Version difference data:
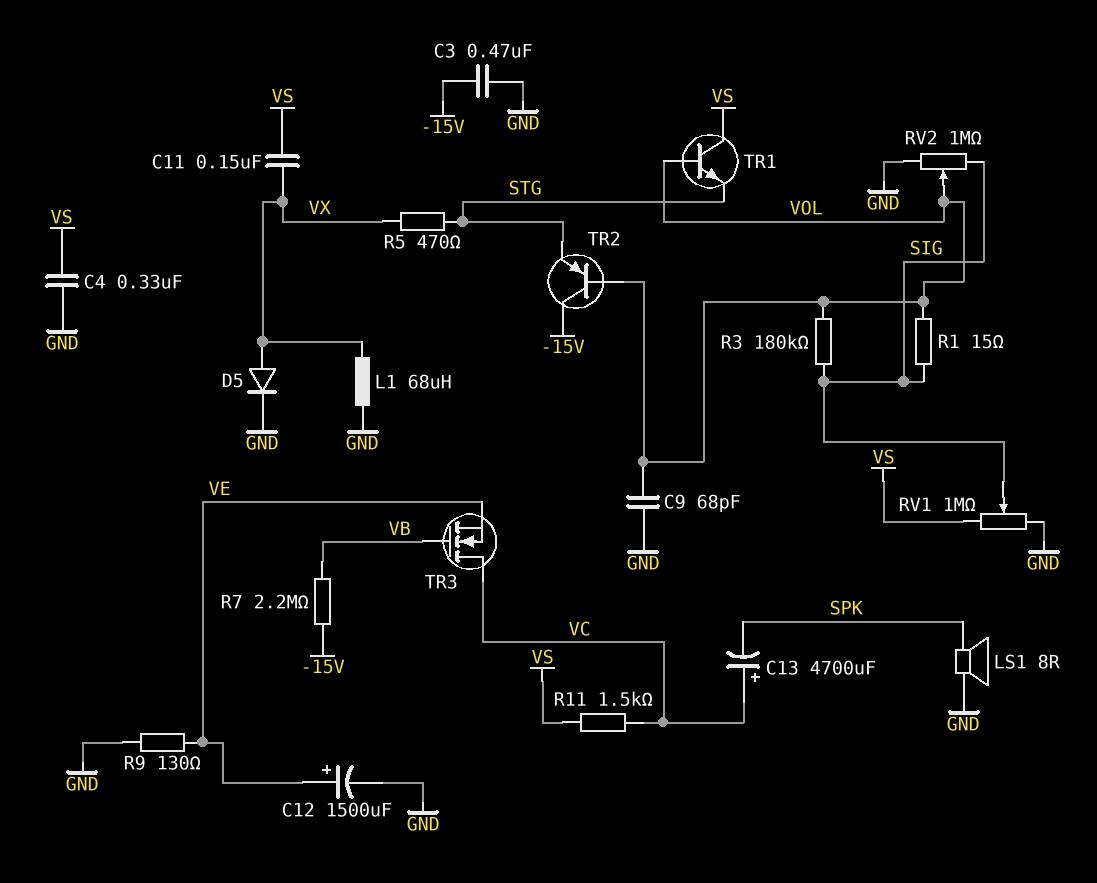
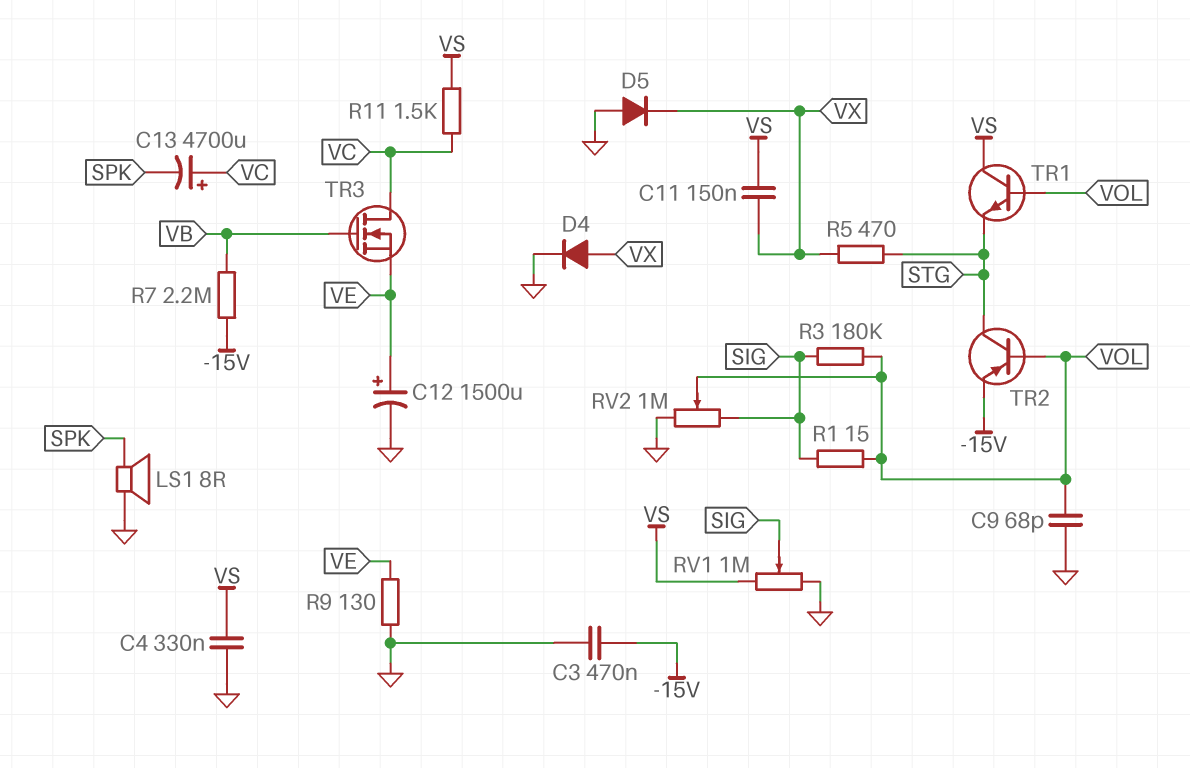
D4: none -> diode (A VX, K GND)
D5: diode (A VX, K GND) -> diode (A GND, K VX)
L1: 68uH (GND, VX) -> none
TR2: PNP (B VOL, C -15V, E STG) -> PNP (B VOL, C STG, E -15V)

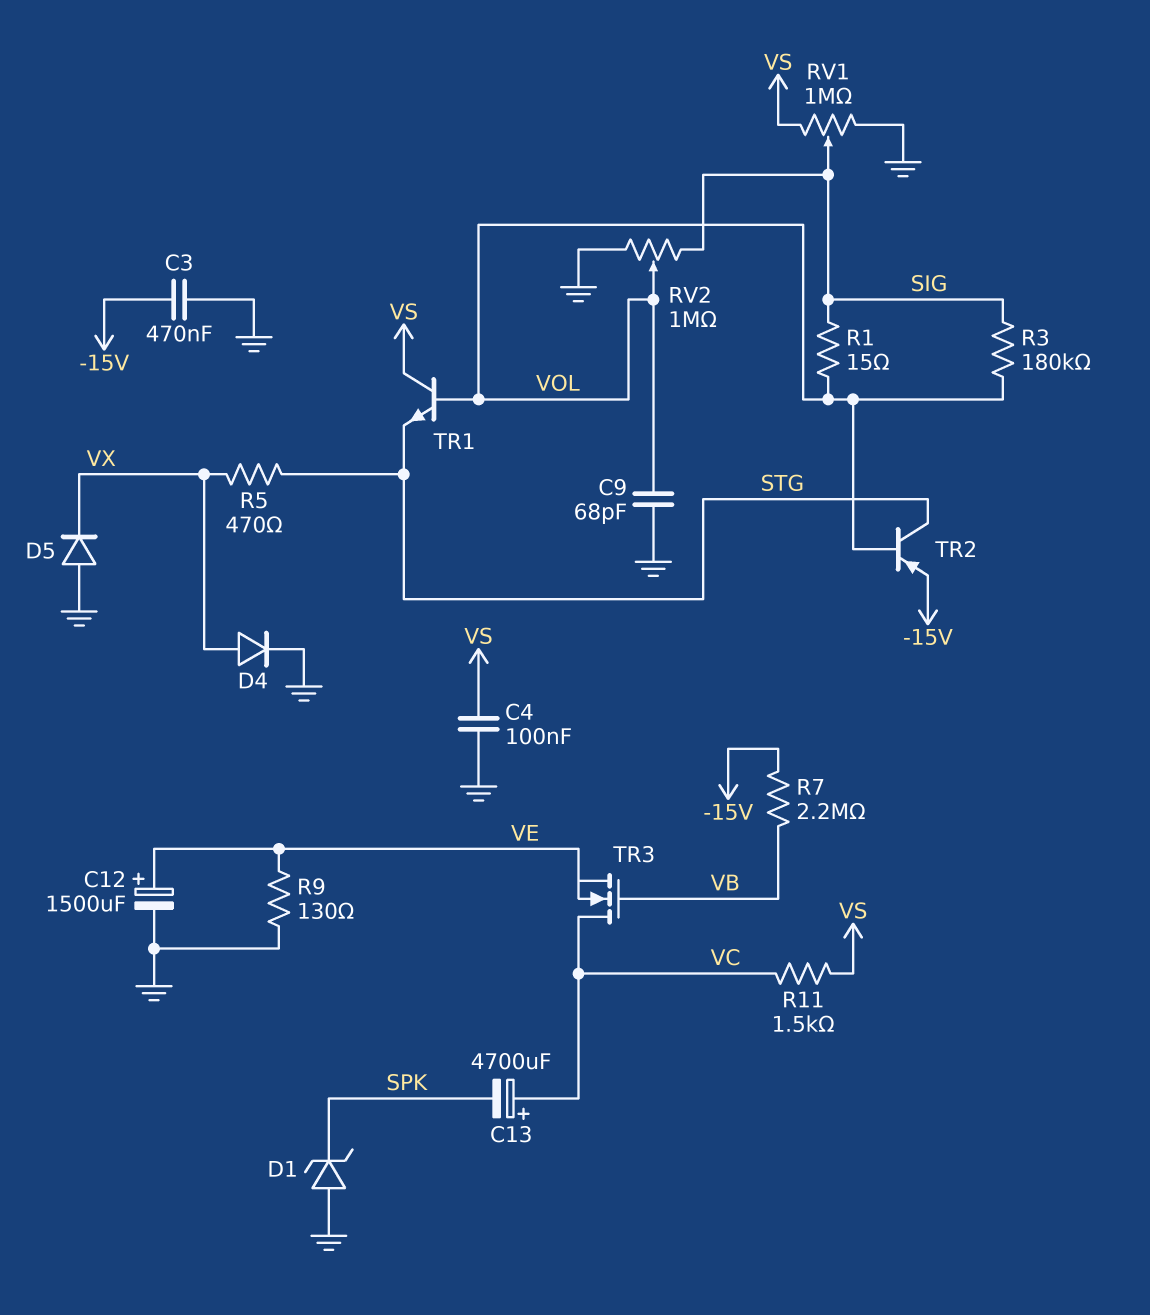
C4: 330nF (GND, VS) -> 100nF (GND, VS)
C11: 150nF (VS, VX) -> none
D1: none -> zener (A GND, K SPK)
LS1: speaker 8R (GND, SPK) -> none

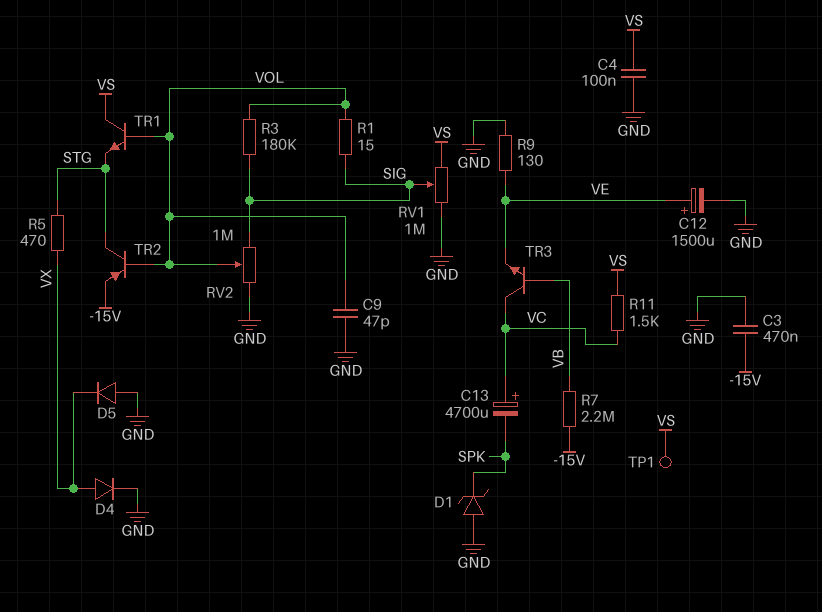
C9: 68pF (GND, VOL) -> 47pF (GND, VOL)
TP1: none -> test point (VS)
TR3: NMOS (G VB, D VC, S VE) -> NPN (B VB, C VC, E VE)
--
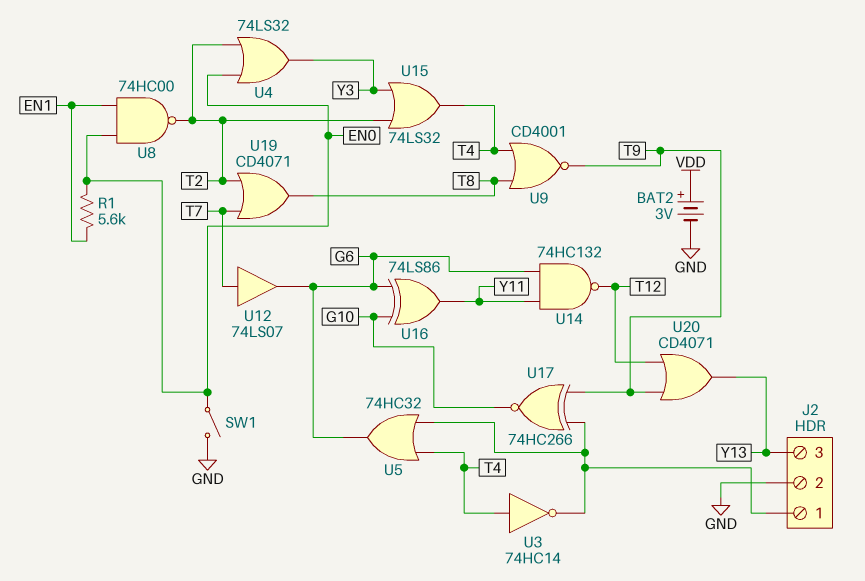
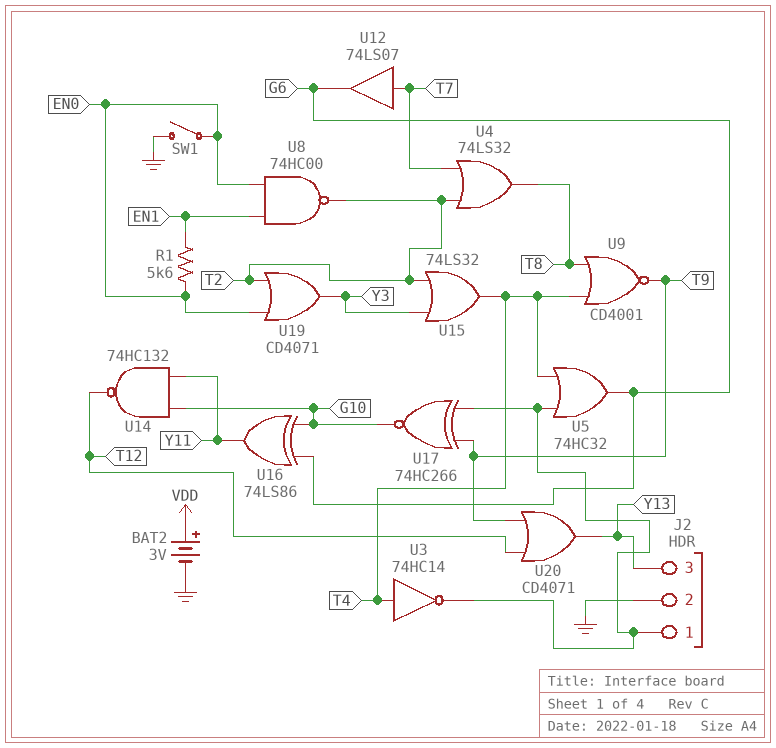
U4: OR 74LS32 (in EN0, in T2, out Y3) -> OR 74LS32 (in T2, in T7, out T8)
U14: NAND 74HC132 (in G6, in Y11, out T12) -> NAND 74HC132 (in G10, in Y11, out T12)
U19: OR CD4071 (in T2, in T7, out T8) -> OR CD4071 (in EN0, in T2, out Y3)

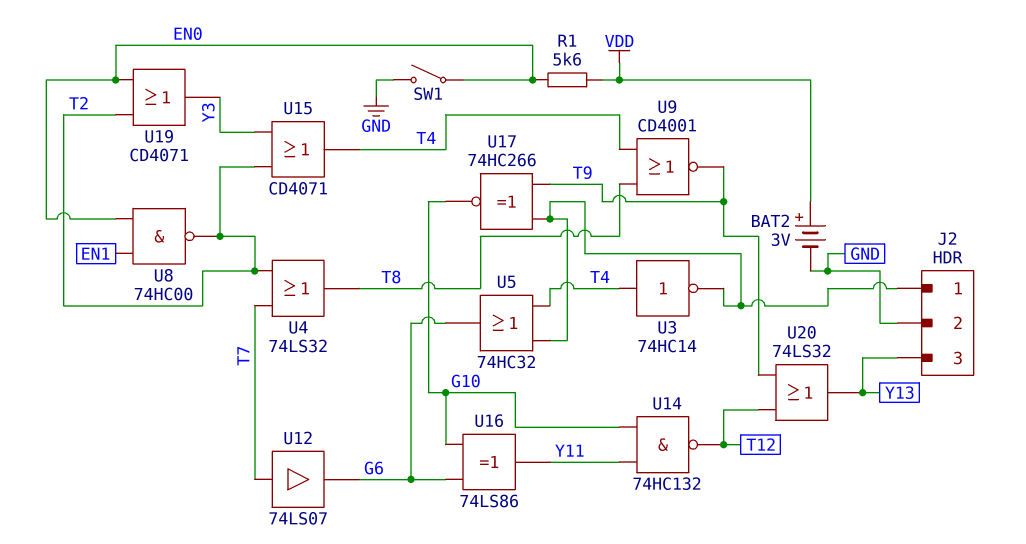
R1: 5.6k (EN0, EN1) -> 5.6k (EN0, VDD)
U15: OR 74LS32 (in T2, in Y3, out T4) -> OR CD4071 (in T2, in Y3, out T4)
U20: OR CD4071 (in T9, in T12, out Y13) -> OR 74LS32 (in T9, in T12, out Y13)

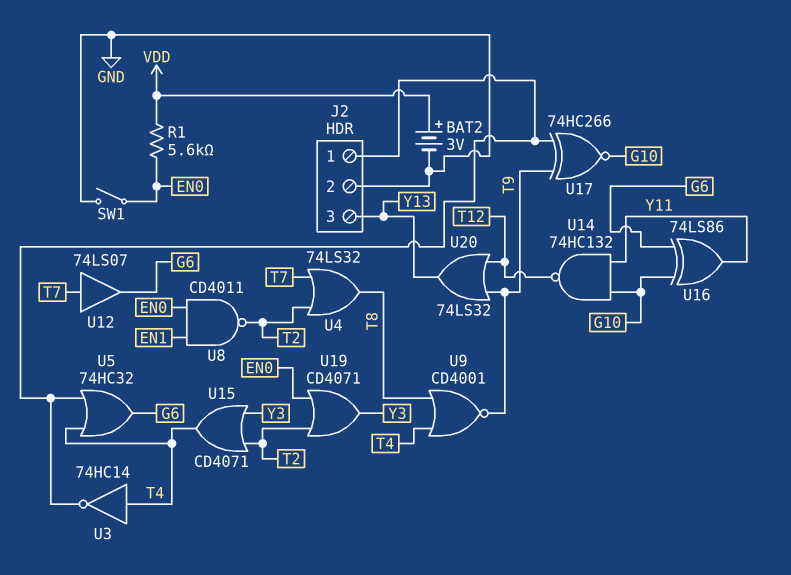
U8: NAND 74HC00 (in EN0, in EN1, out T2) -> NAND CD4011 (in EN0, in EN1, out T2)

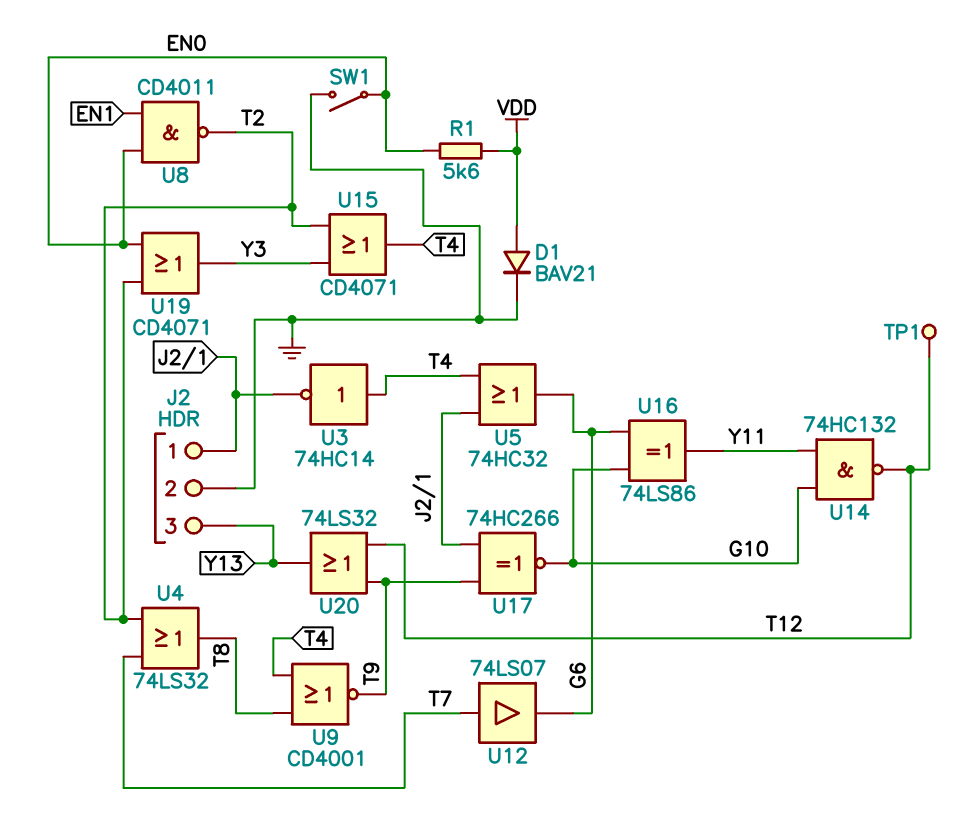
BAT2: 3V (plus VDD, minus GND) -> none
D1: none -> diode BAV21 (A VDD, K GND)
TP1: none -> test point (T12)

### YOUR INSTRUCTIONS
Filter the records above down to the lines that hold the string "diode".

### THE COMPLETED TASK
D4: none -> diode (A VX, K GND)
D5: diode (A VX, K GND) -> diode (A GND, K VX)
D1: none -> diode BAV21 (A VDD, K GND)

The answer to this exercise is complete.